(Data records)
· · ·
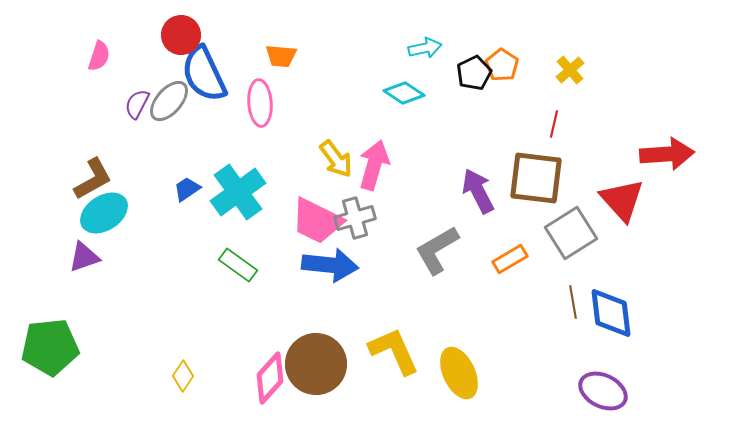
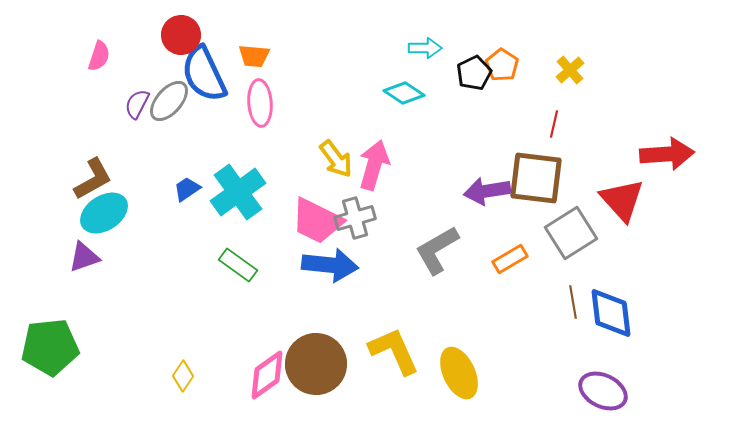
cyan arrow: rotated 12 degrees clockwise
orange trapezoid: moved 27 px left
purple arrow: moved 9 px right; rotated 72 degrees counterclockwise
pink diamond: moved 3 px left, 3 px up; rotated 12 degrees clockwise
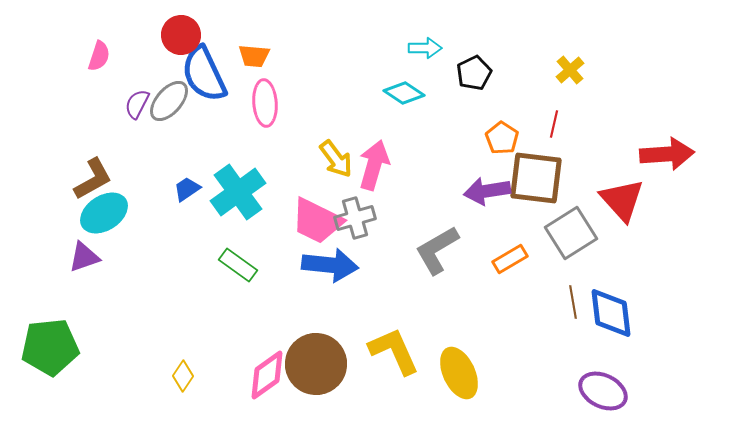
orange pentagon: moved 73 px down
pink ellipse: moved 5 px right
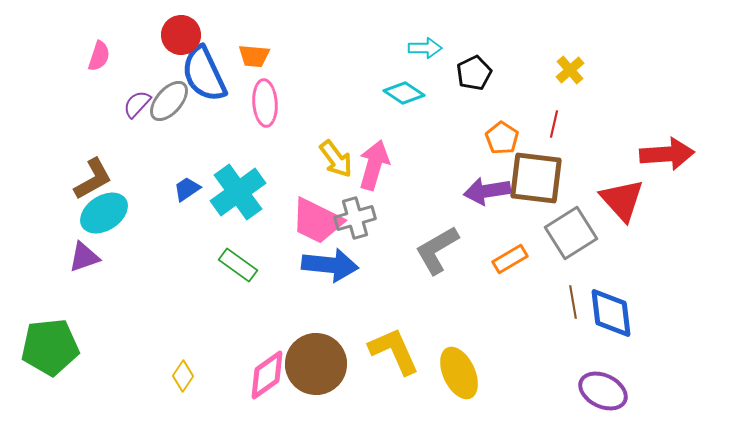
purple semicircle: rotated 16 degrees clockwise
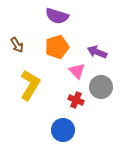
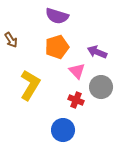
brown arrow: moved 6 px left, 5 px up
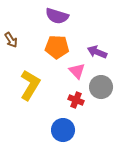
orange pentagon: rotated 20 degrees clockwise
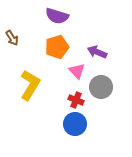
brown arrow: moved 1 px right, 2 px up
orange pentagon: rotated 20 degrees counterclockwise
blue circle: moved 12 px right, 6 px up
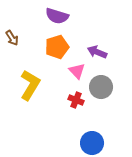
blue circle: moved 17 px right, 19 px down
· · ·
Exercise prompt ▸ Copy every line of the data above word for word, leaving out the pictures.

Written answer ▸
cyan arrow: rotated 12 degrees clockwise
orange trapezoid: moved 27 px left
purple arrow: moved 9 px right; rotated 72 degrees counterclockwise
pink diamond: moved 3 px left, 3 px up; rotated 12 degrees clockwise
orange pentagon: moved 73 px down
pink ellipse: moved 5 px right
purple semicircle: rotated 16 degrees clockwise
brown arrow: moved 6 px left, 5 px up
orange pentagon: rotated 20 degrees clockwise
brown arrow: moved 1 px right, 2 px up
orange pentagon: rotated 20 degrees counterclockwise
blue circle: moved 12 px right, 6 px up
blue circle: moved 17 px right, 19 px down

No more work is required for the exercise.